- Exercise prompt
Nothing in the data should change when you return it, but leave the pictures out.

___

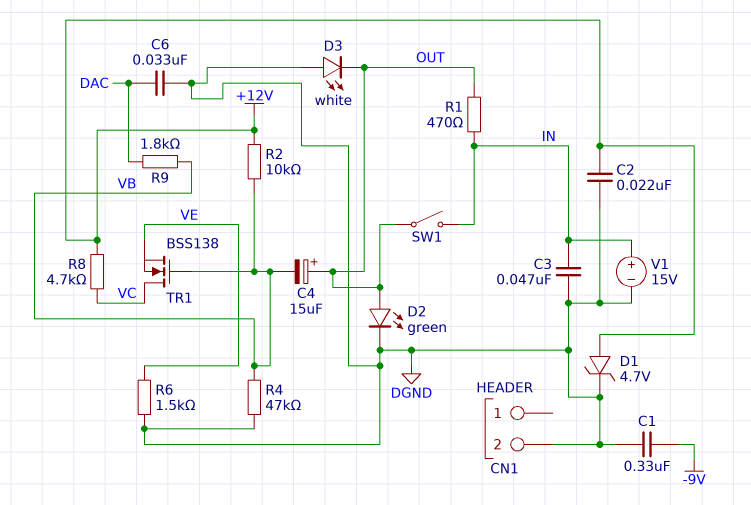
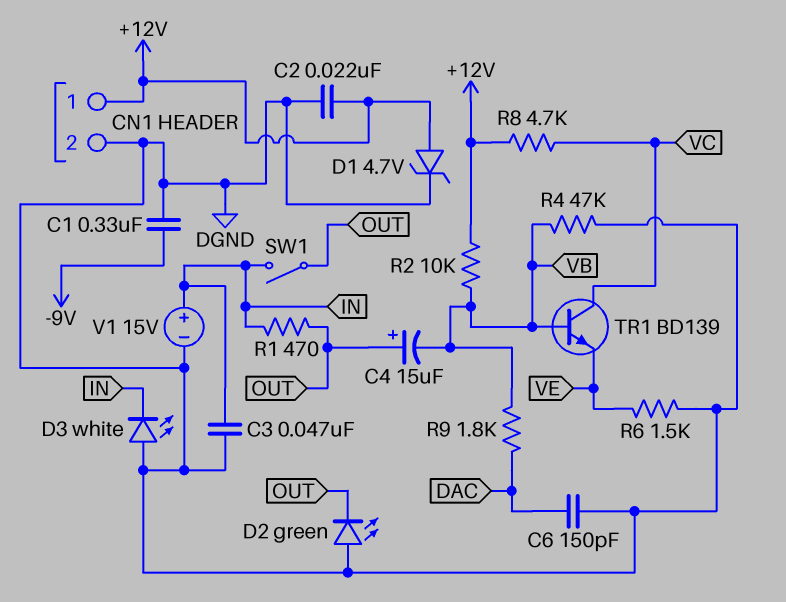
C6: 33nF (DAC, DGND) -> 150pF (DAC, DGND)
CN1 pin 1: none -> +12V
D2: LED green (A OUT, K DGND) -> LED green (A DGND, K OUT)
D3: LED white (A DGND, K OUT) -> LED white (A DGND, K IN)
TR1: NMOS BSS138 (G VB, D VC, S VE) -> NPN BD139 (B VB, C VC, E VE)

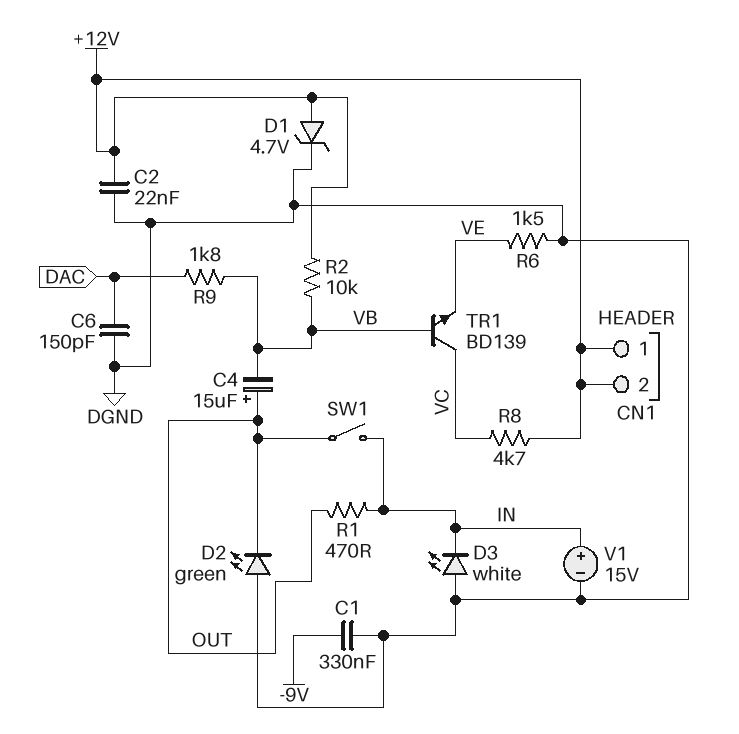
C3: 47nF (DGND, IN) -> none
CN1 pin 2: DGND -> +12V
R4: 47k (DGND, VB) -> none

___

- Output below
C6: 33nF (DAC, DGND) -> 150pF (DAC, DGND)
CN1 pin 1: none -> +12V
D2: LED green (A OUT, K DGND) -> LED green (A DGND, K OUT)
D3: LED white (A DGND, K OUT) -> LED white (A DGND, K IN)
TR1: NMOS BSS138 (G VB, D VC, S VE) -> NPN BD139 (B VB, C VC, E VE)

C3: 47nF (DGND, IN) -> none
CN1 pin 2: DGND -> +12V
R4: 47k (DGND, VB) -> none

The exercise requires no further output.